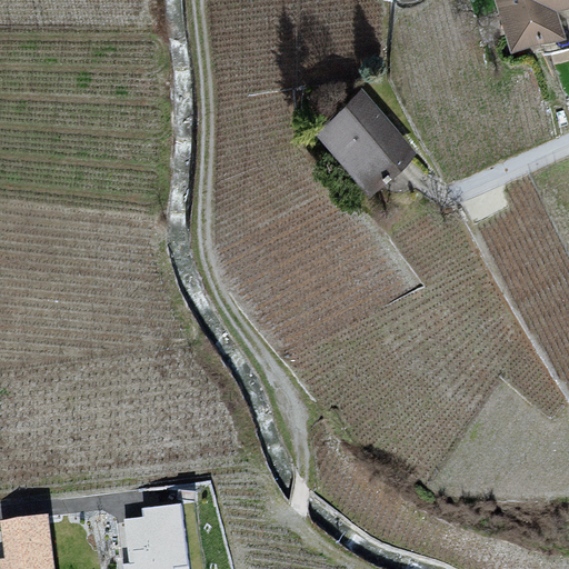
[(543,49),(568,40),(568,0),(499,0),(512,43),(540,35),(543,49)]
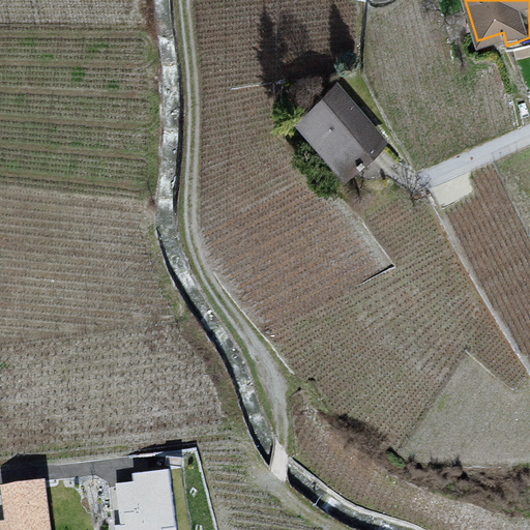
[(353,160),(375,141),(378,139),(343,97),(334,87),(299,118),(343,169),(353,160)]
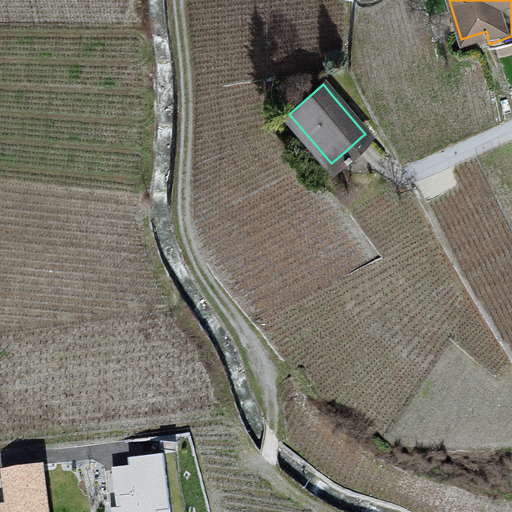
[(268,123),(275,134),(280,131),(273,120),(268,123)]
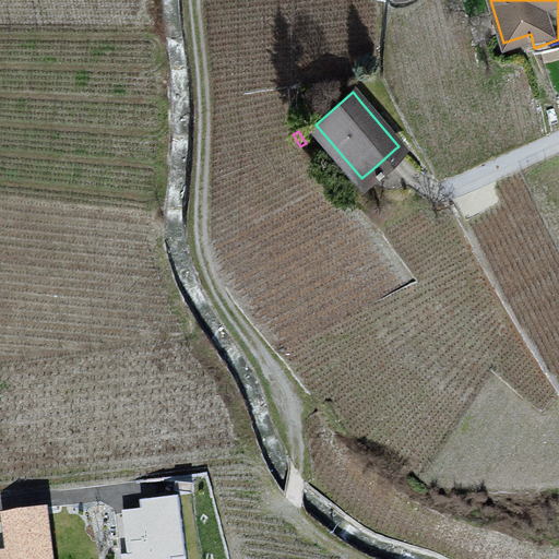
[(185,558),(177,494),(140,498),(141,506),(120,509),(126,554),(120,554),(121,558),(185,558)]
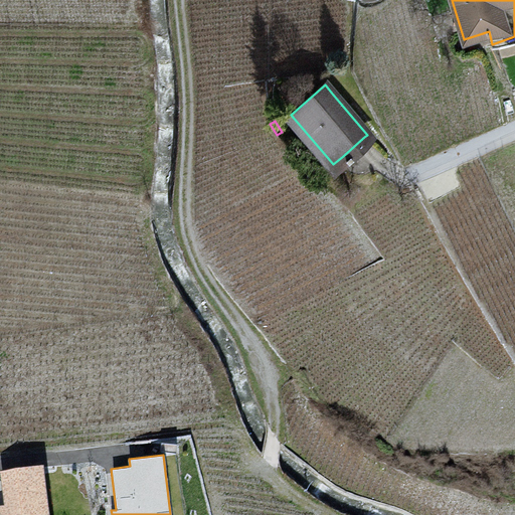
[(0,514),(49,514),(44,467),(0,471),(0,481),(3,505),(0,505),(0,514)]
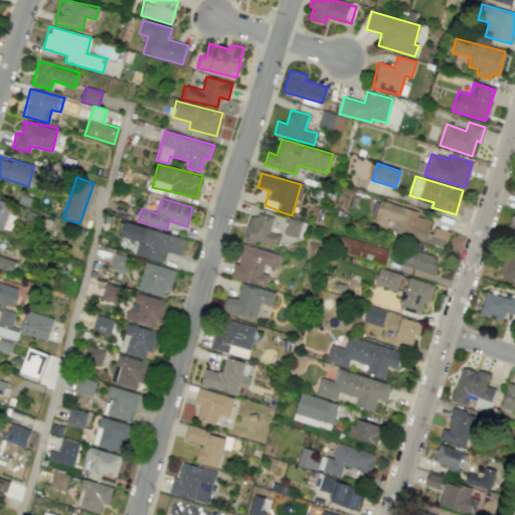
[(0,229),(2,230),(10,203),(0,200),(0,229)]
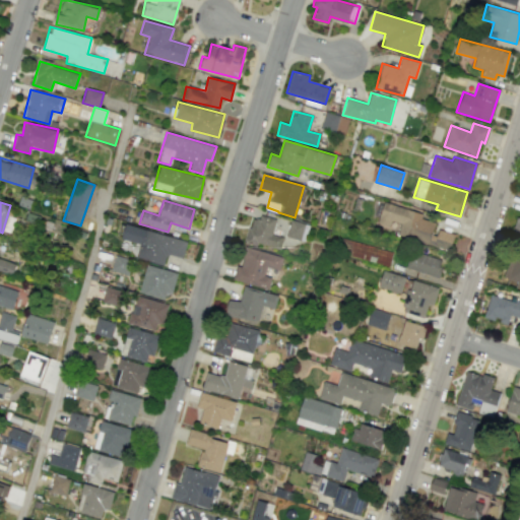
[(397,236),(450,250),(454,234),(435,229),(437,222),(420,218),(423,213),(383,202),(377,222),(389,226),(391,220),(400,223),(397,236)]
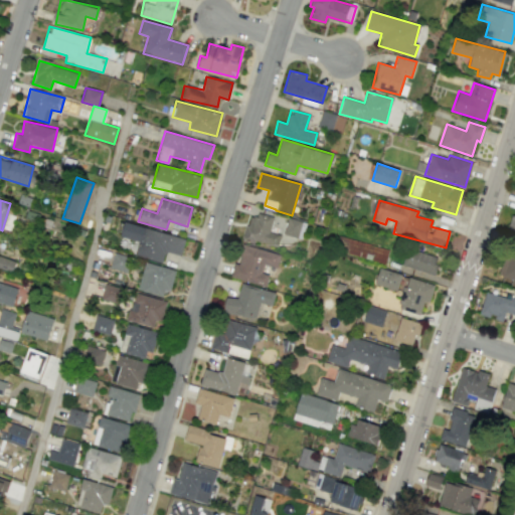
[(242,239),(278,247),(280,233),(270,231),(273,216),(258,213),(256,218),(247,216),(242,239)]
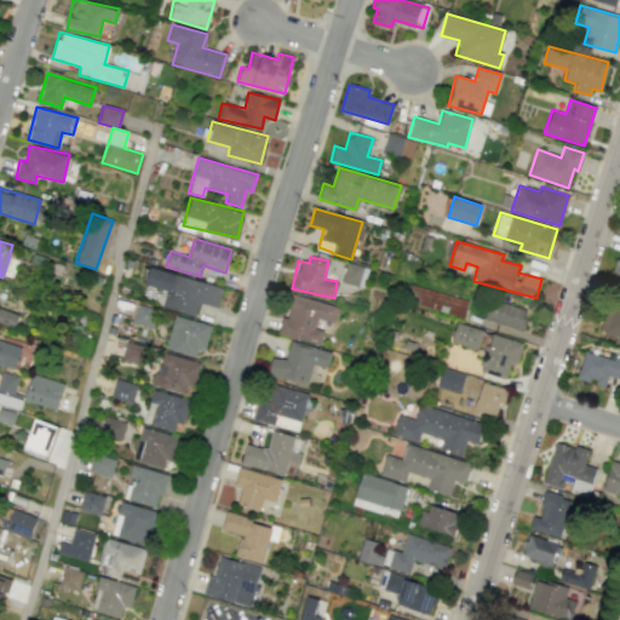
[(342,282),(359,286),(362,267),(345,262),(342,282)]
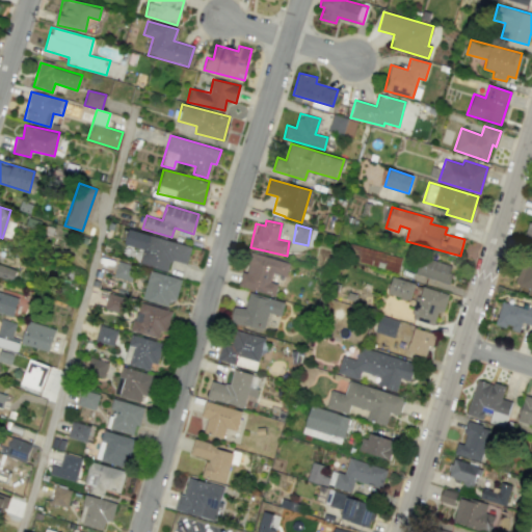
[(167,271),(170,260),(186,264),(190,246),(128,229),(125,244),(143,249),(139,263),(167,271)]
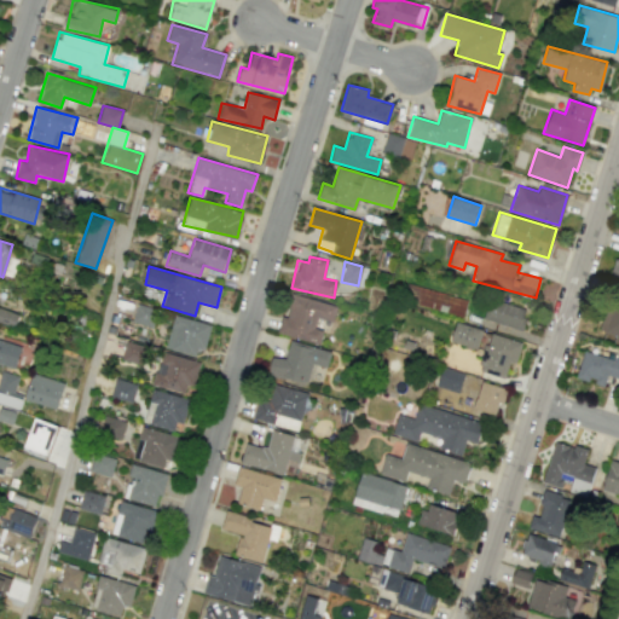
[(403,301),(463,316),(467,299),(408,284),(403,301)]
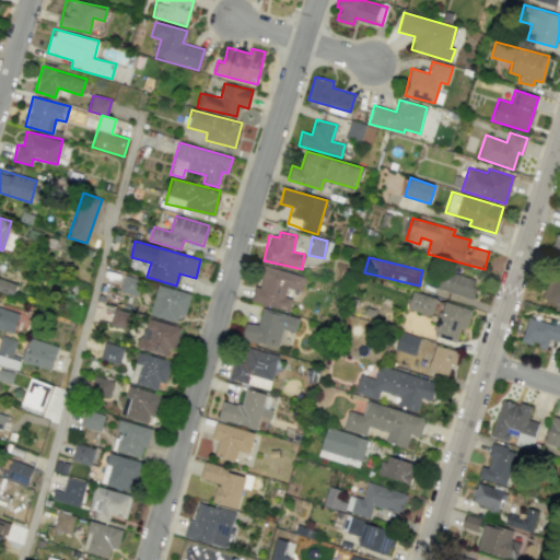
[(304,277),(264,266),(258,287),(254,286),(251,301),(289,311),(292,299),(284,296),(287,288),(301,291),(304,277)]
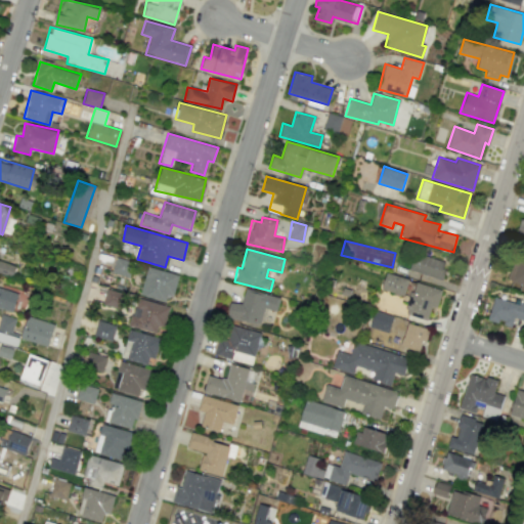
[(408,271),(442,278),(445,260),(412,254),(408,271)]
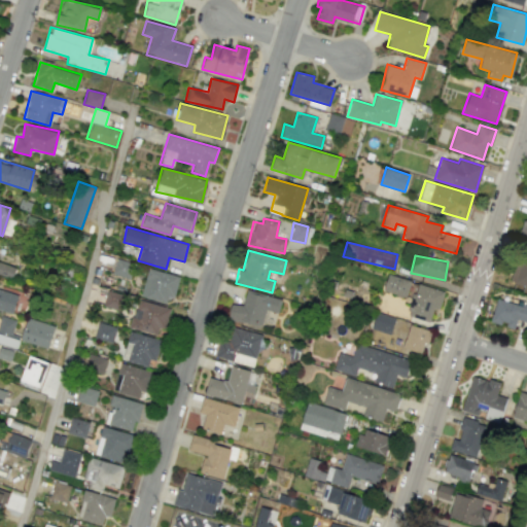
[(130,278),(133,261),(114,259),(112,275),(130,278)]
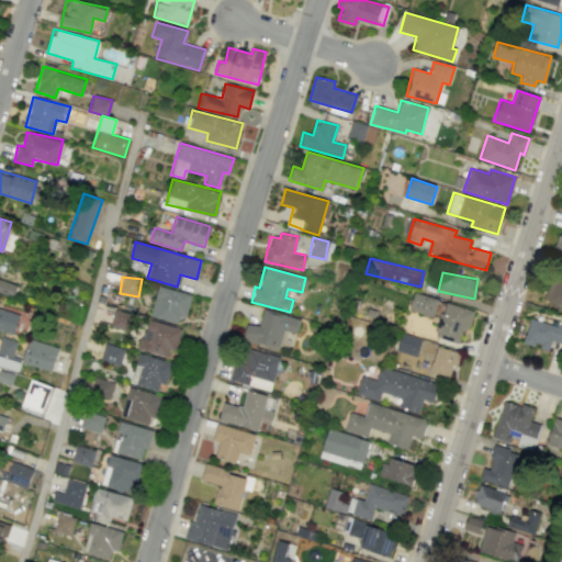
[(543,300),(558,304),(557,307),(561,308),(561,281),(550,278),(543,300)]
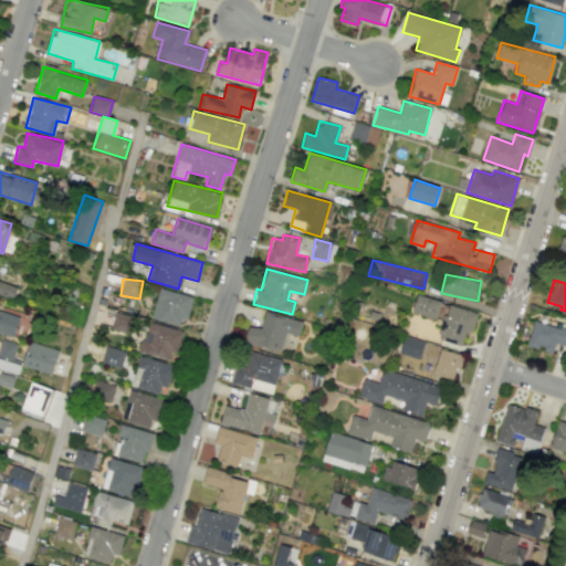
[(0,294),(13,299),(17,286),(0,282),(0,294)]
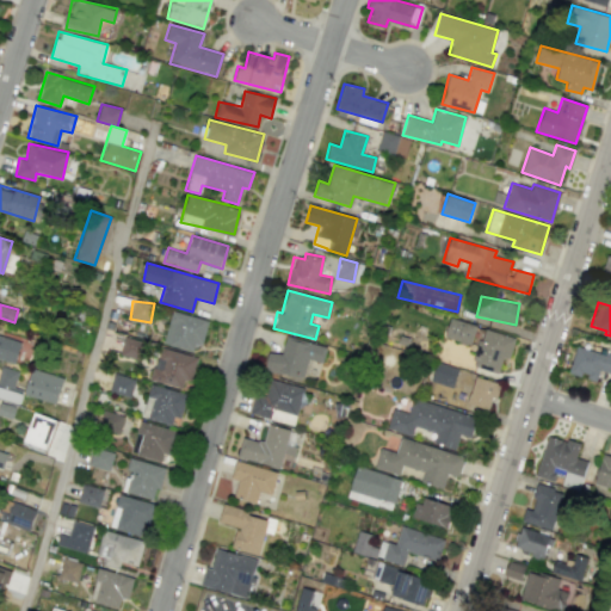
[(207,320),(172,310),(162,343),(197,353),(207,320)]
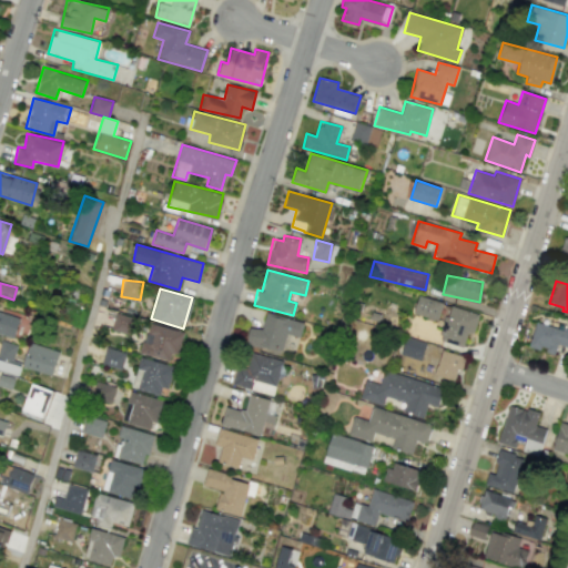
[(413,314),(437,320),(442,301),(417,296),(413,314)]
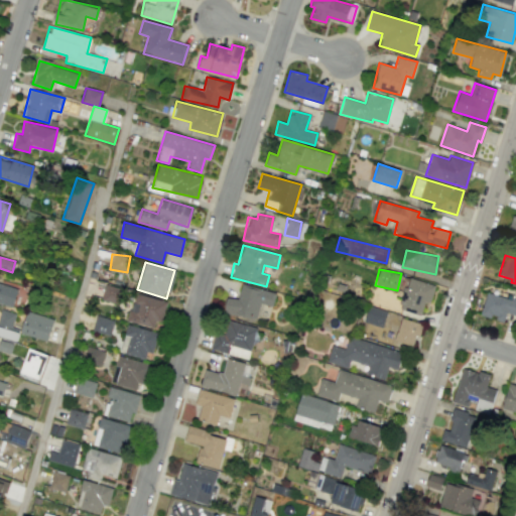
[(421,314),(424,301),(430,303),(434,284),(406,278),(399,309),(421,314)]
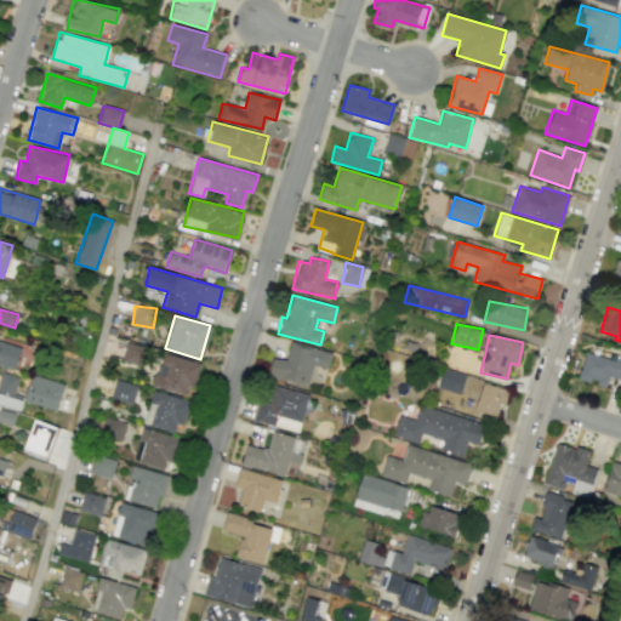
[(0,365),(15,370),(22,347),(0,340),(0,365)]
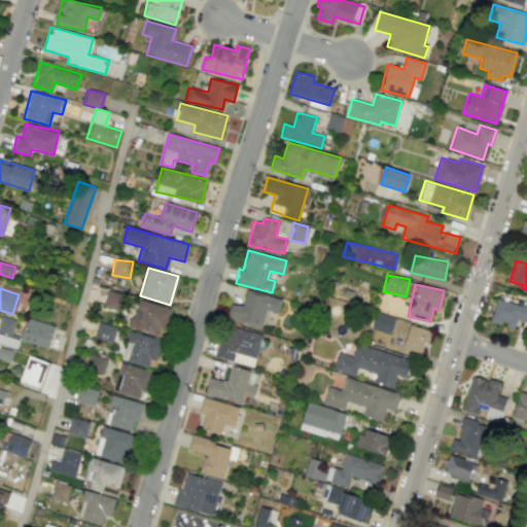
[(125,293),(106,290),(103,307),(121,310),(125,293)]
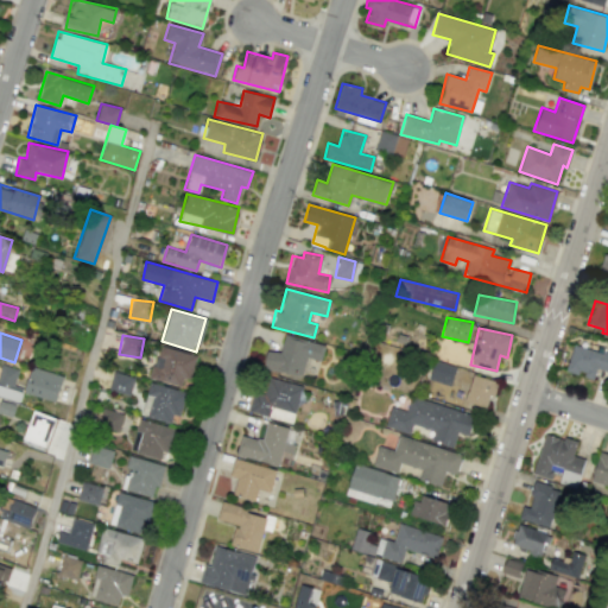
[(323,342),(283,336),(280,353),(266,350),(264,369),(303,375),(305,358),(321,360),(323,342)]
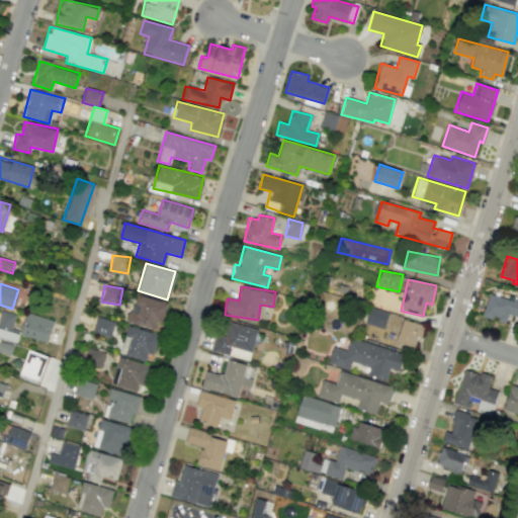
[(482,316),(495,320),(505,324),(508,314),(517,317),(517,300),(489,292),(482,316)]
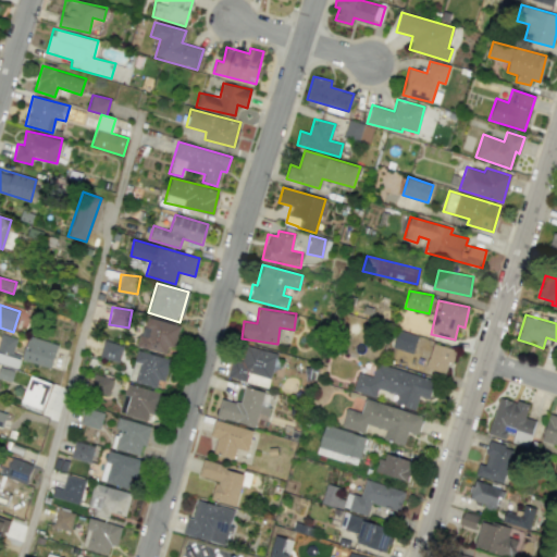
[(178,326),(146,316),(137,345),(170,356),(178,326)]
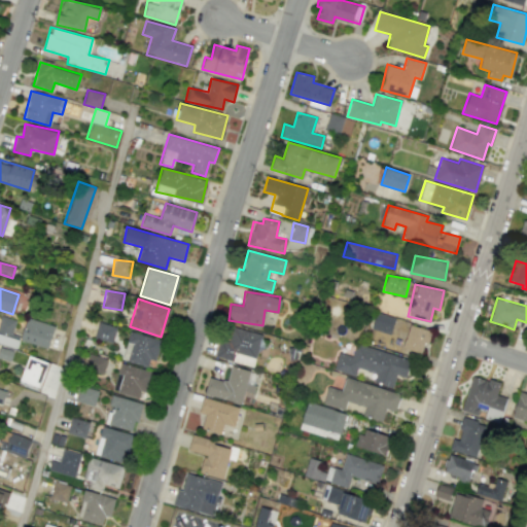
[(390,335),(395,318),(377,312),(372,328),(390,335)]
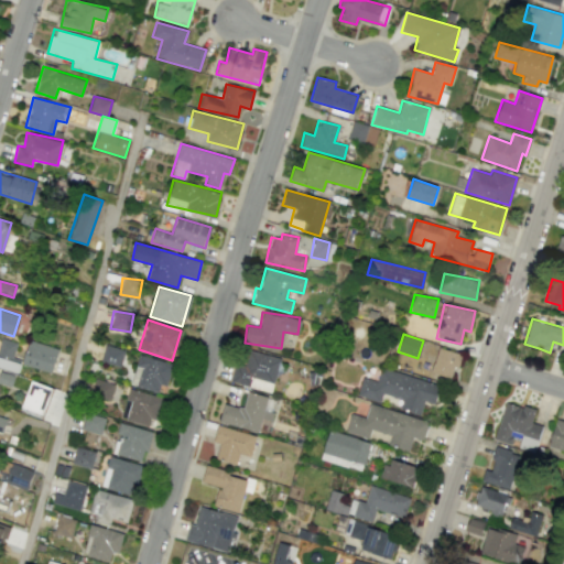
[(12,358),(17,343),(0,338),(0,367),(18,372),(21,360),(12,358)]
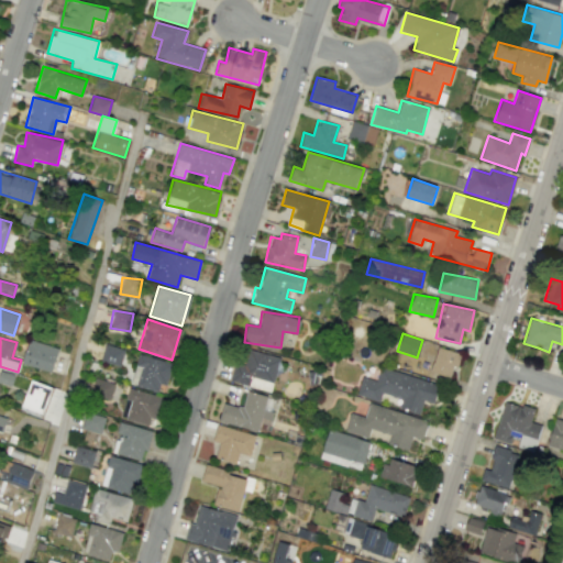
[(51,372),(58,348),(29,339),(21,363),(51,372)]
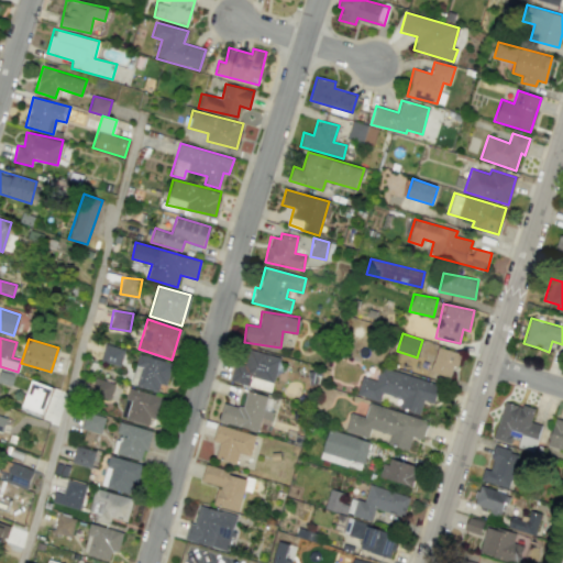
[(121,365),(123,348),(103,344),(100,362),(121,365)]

--*--

*Task prompt:*
Only the pictures are to be left out, and all of the data must otherwise be transcribed exactly.

*Exercise output:*
[(543,49),(568,40),(568,0),(499,0),(512,43),(540,35),(543,49)]
[(353,160),(375,141),(378,139),(343,97),(334,87),(299,118),(343,169),(353,160)]
[(268,123),(275,134),(280,131),(273,120),(268,123)]
[(185,558),(177,494),(140,498),(141,506),(120,509),(126,554),(120,554),(121,558),(185,558)]
[(0,514),(49,514),(44,467),(0,471),(0,481),(3,505),(0,505),(0,514)]
[(0,229),(2,230),(10,203),(0,200),(0,229)]
[(397,236),(450,250),(454,234),(435,229),(437,222),(420,218),(423,213),(383,202),(377,222),(389,226),(391,220),(400,223),(397,236)]
[(242,239),(278,247),(280,233),(270,231),(273,216),(258,213),(256,218),(247,216),(242,239)]
[(342,282),(359,286),(362,267),(345,262),(342,282)]
[(167,271),(170,260),(186,264),(190,246),(128,229),(125,244),(143,249),(139,263),(167,271)]
[(403,301),(463,316),(467,299),(408,284),(403,301)]
[(304,277),(264,266),(258,287),(254,286),(251,301),(289,311),(292,299),(284,296),(287,288),(301,291),(304,277)]
[(408,271),(442,278),(445,260),(412,254),(408,271)]
[(130,278),(133,261),(114,259),(112,275),(130,278)]
[(543,300),(558,304),(557,307),(561,308),(561,281),(550,278),(543,300)]
[(0,294),(13,299),(17,286),(0,282),(0,294)]
[(207,320),(172,310),(162,343),(197,353),(207,320)]
[(413,314),(437,320),(442,301),(417,296),(413,314)]
[(421,314),(424,301),(430,303),(434,284),(406,278),(399,309),(421,314)]
[(0,365),(15,370),(22,347),(0,340),(0,365)]
[(125,293),(106,290),(103,307),(121,310),(125,293)]
[(323,342),(283,336),(280,353),(266,350),(264,369),(303,375),(305,358),(321,360),(323,342)]
[(482,316),(495,320),(505,324),(508,314),(517,317),(517,300),(489,292),(482,316)]
[(178,326),(146,316),(137,345),(170,356),(178,326)]
[(390,335),(395,318),(377,312),(372,328),(390,335)]
[(12,358),(17,343),(0,338),(0,367),(18,372),(21,360),(12,358)]
[(51,372),(58,348),(29,339),(21,363),(51,372)]
[(121,365),(123,348),(103,344),(100,362),(121,365)]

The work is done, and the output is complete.